▸ **Data**:
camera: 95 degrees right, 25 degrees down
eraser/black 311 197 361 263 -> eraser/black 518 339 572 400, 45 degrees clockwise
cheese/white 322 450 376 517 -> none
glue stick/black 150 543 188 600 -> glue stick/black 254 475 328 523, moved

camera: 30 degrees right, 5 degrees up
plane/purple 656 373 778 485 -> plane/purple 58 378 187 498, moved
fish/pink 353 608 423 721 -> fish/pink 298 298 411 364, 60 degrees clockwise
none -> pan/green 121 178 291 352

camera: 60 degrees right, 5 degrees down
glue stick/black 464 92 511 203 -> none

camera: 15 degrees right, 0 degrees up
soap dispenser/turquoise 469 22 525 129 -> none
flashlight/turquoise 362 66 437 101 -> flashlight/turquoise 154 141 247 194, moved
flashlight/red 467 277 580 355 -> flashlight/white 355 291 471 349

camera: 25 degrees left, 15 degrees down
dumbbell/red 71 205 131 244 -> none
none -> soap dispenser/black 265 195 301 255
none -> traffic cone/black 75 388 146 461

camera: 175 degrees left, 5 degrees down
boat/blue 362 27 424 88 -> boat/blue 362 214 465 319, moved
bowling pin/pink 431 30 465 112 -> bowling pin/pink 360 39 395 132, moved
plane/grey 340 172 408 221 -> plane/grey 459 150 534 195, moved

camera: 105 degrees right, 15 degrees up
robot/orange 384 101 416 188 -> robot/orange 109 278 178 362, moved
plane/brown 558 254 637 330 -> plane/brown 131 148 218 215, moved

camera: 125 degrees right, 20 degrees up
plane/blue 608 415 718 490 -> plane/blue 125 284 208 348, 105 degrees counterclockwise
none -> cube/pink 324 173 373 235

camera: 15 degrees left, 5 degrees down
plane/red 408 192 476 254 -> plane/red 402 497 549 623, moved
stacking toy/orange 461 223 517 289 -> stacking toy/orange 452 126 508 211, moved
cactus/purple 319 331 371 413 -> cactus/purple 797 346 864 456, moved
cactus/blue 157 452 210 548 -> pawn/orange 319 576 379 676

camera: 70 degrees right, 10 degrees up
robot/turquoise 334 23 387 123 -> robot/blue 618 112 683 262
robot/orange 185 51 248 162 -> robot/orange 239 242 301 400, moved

▸ **Instructions for the task**: Begin with the line that has "eraser/black 311 197" in the listing above and end after the line that has "cheese/white 322 450 376 517 -> none"; output those lines exactly.

▸ **Solution to this problem**:
eraser/black 311 197 361 263 -> eraser/black 518 339 572 400, 45 degrees clockwise
cheese/white 322 450 376 517 -> none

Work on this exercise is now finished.